Segment Start: THE INPUT

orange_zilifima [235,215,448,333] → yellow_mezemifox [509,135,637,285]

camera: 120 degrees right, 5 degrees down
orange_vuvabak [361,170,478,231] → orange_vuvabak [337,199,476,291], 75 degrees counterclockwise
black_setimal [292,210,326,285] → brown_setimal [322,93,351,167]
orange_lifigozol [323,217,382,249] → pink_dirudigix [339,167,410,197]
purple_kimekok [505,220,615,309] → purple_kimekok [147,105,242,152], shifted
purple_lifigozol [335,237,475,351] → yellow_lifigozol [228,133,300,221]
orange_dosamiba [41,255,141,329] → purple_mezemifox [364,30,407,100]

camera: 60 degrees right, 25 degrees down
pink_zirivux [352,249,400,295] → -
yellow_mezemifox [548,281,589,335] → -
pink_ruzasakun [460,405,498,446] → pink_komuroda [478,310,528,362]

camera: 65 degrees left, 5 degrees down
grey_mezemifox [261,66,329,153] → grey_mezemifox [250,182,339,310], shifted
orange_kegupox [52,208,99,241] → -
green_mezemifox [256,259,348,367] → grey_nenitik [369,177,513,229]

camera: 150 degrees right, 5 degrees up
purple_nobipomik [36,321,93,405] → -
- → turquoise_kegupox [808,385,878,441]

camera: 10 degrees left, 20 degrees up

Segment End: THE INPUT

BRIEF: Your answer must consist of every line above, reproduced exactly.

TASK SOLUTION:
orange_zilifima [235,215,448,333] → yellow_mezemifox [509,135,637,285]

camera: 120 degrees right, 5 degrees down
orange_vuvabak [361,170,478,231] → orange_vuvabak [337,199,476,291], 75 degrees counterclockwise
black_setimal [292,210,326,285] → brown_setimal [322,93,351,167]
orange_lifigozol [323,217,382,249] → pink_dirudigix [339,167,410,197]
purple_kimekok [505,220,615,309] → purple_kimekok [147,105,242,152], shifted
purple_lifigozol [335,237,475,351] → yellow_lifigozol [228,133,300,221]
orange_dosamiba [41,255,141,329] → purple_mezemifox [364,30,407,100]

camera: 60 degrees right, 25 degrees down
pink_zirivux [352,249,400,295] → -
yellow_mezemifox [548,281,589,335] → -
pink_ruzasakun [460,405,498,446] → pink_komuroda [478,310,528,362]

camera: 65 degrees left, 5 degrees down
grey_mezemifox [261,66,329,153] → grey_mezemifox [250,182,339,310], shifted
orange_kegupox [52,208,99,241] → -
green_mezemifox [256,259,348,367] → grey_nenitik [369,177,513,229]

camera: 150 degrees right, 5 degrees up
purple_nobipomik [36,321,93,405] → -
- → turquoise_kegupox [808,385,878,441]

camera: 10 degrees left, 20 degrees up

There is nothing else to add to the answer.